(Records from a dataset)
——

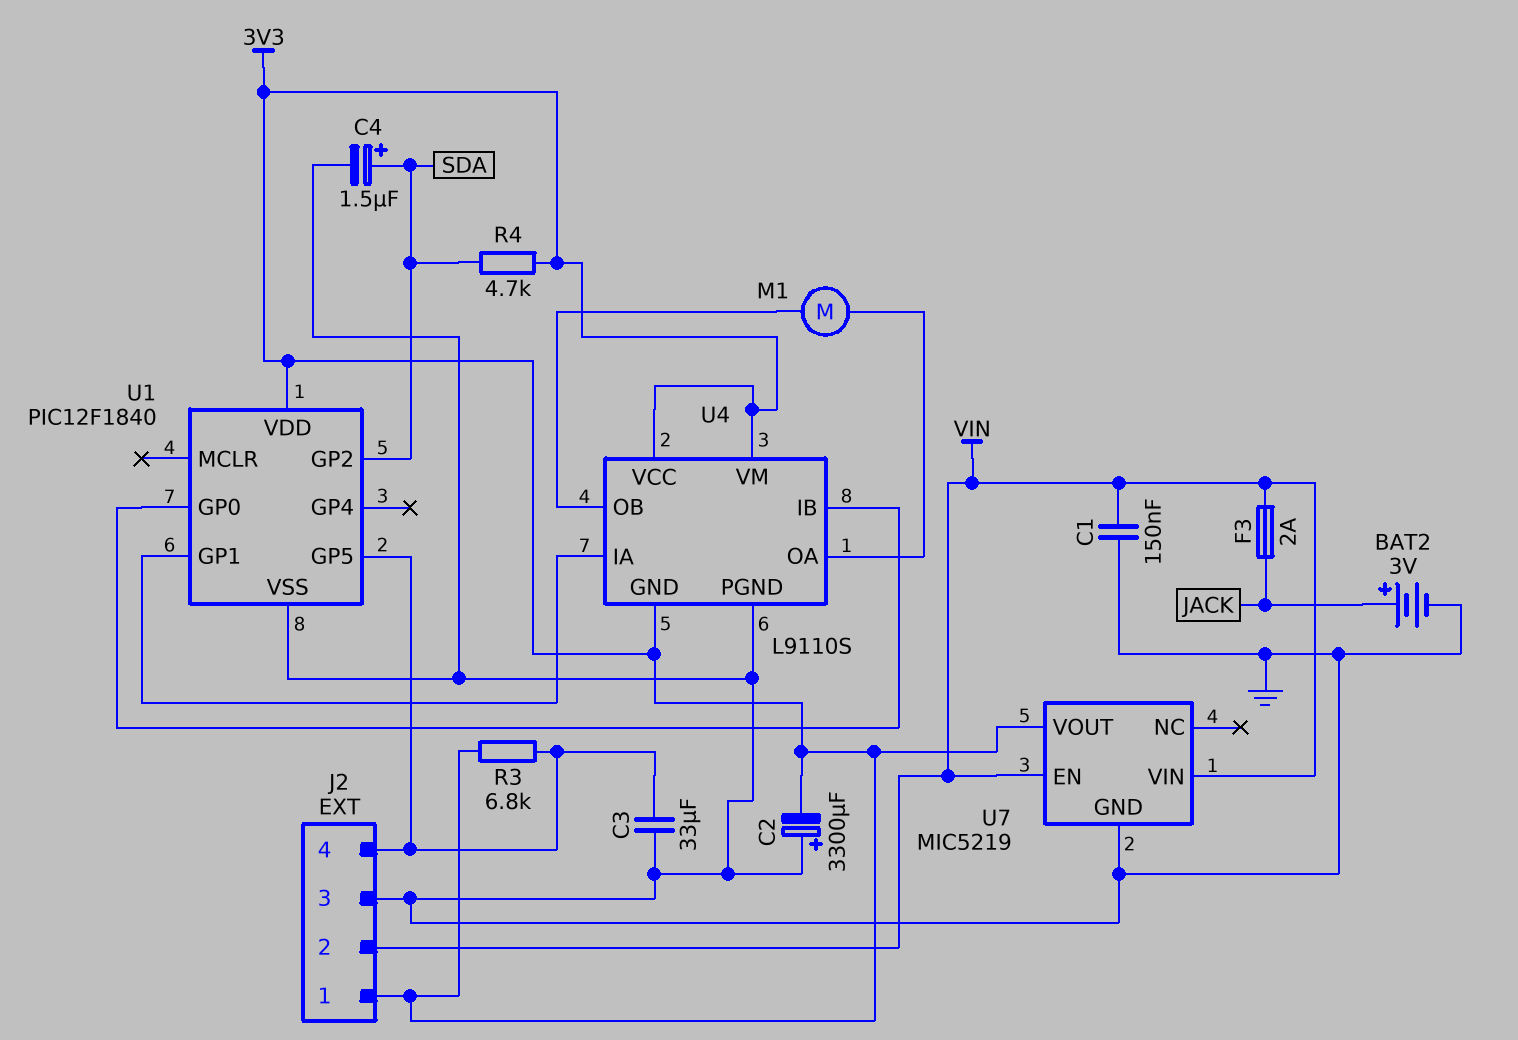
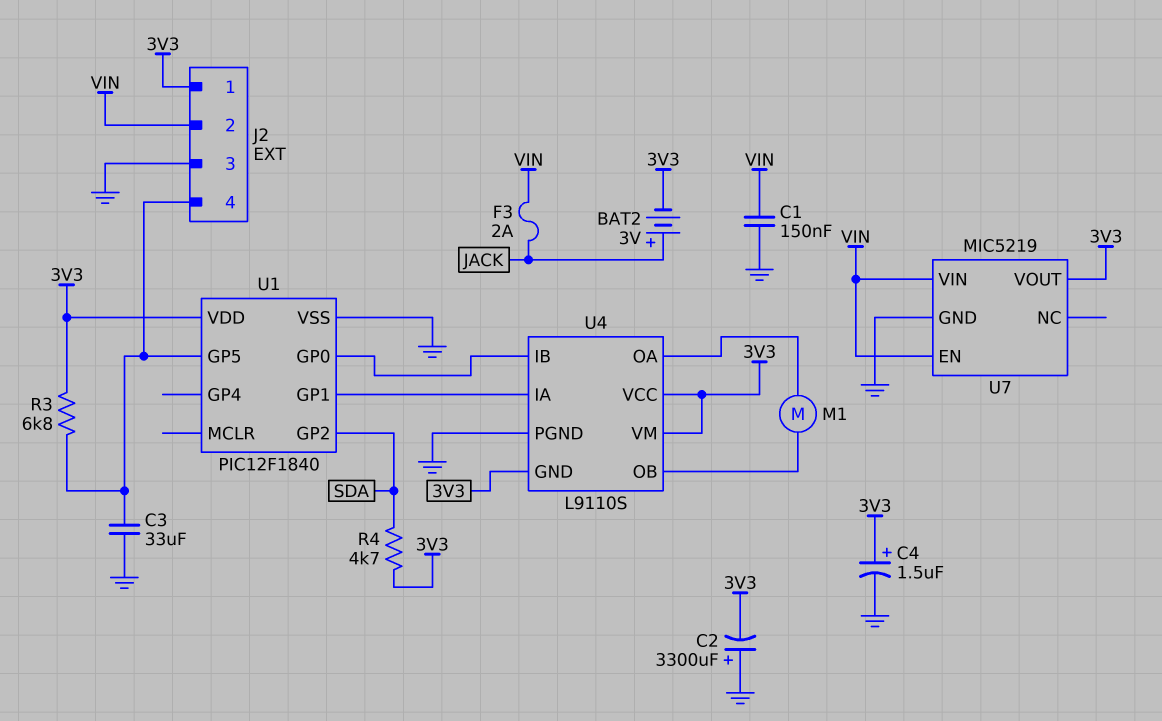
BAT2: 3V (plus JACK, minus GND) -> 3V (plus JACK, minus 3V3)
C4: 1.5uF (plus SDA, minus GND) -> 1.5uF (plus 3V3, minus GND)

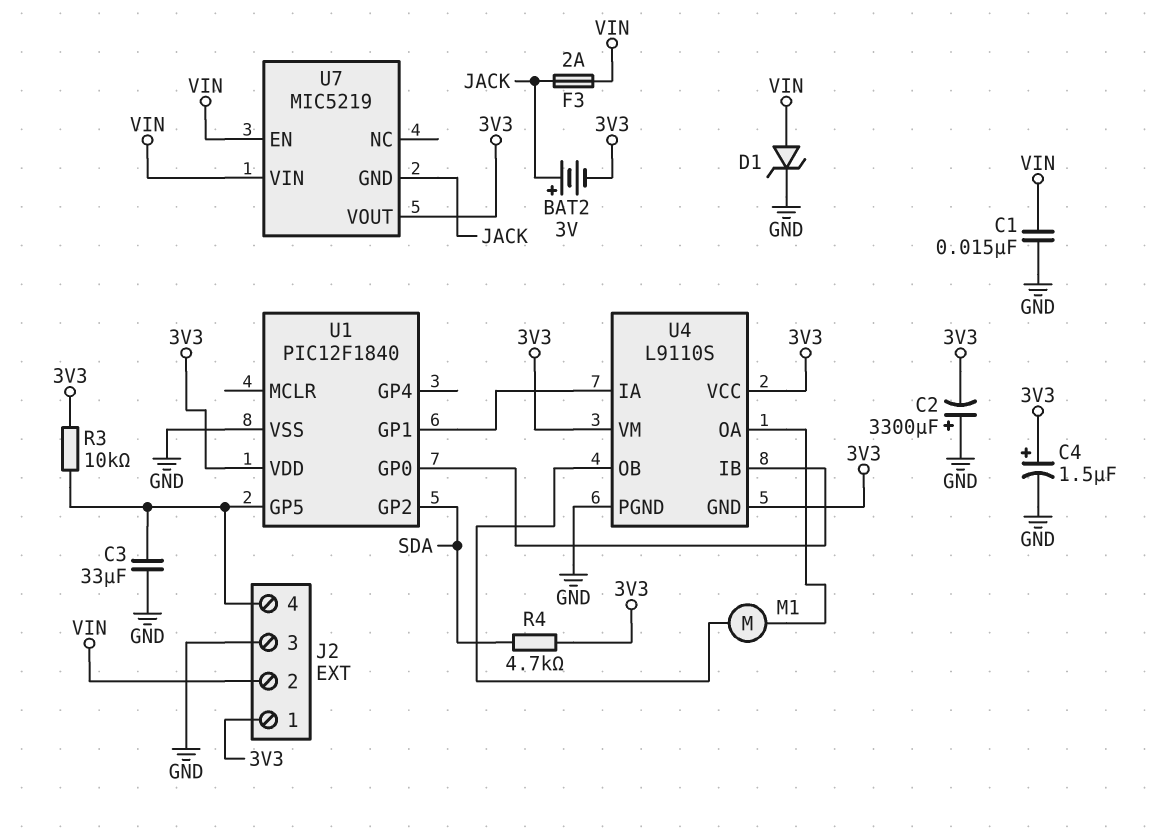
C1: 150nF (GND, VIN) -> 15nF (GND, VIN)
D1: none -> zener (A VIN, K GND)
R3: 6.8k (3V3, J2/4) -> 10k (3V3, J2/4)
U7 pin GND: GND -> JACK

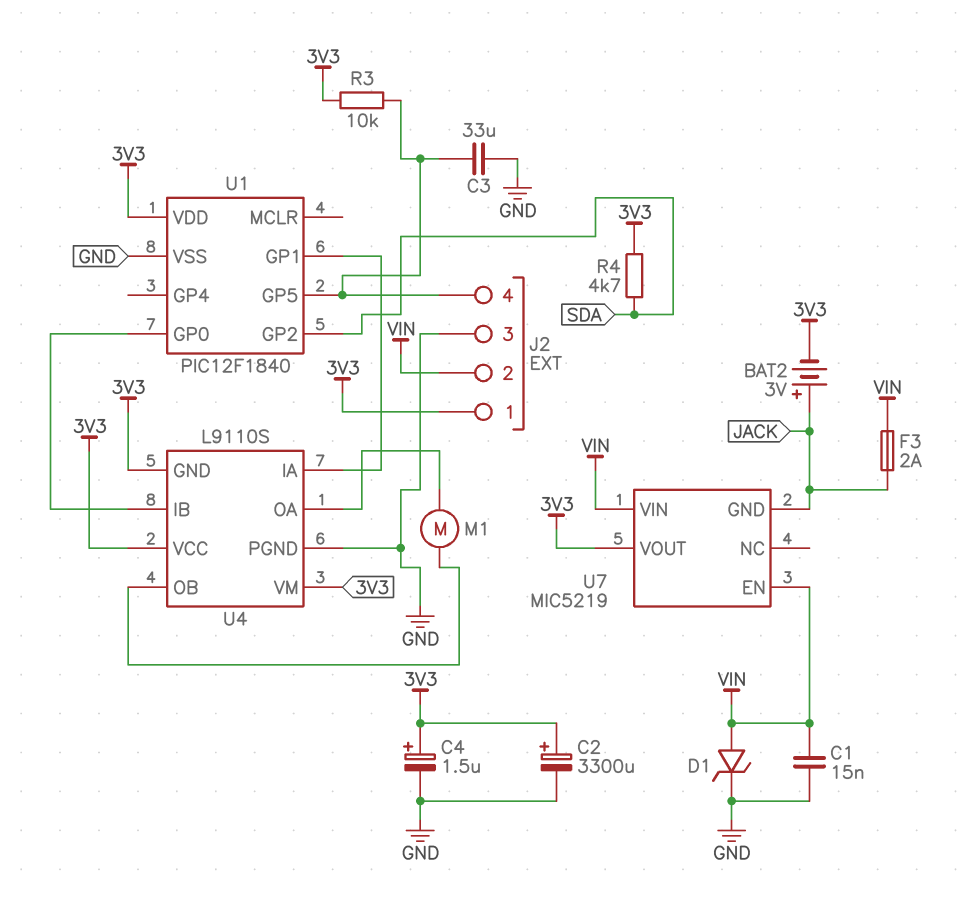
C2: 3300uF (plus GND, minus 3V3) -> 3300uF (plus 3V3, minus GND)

——

# [HOW TO COMPLETE THIS TASK]
Since the pictures are not wanted, copy only the text of the records above, exactly.

# [SOLVED EXERCISE]
BAT2: 3V (plus JACK, minus GND) -> 3V (plus JACK, minus 3V3)
C4: 1.5uF (plus SDA, minus GND) -> 1.5uF (plus 3V3, minus GND)

C1: 150nF (GND, VIN) -> 15nF (GND, VIN)
D1: none -> zener (A VIN, K GND)
R3: 6.8k (3V3, J2/4) -> 10k (3V3, J2/4)
U7 pin GND: GND -> JACK

C2: 3300uF (plus GND, minus 3V3) -> 3300uF (plus 3V3, minus GND)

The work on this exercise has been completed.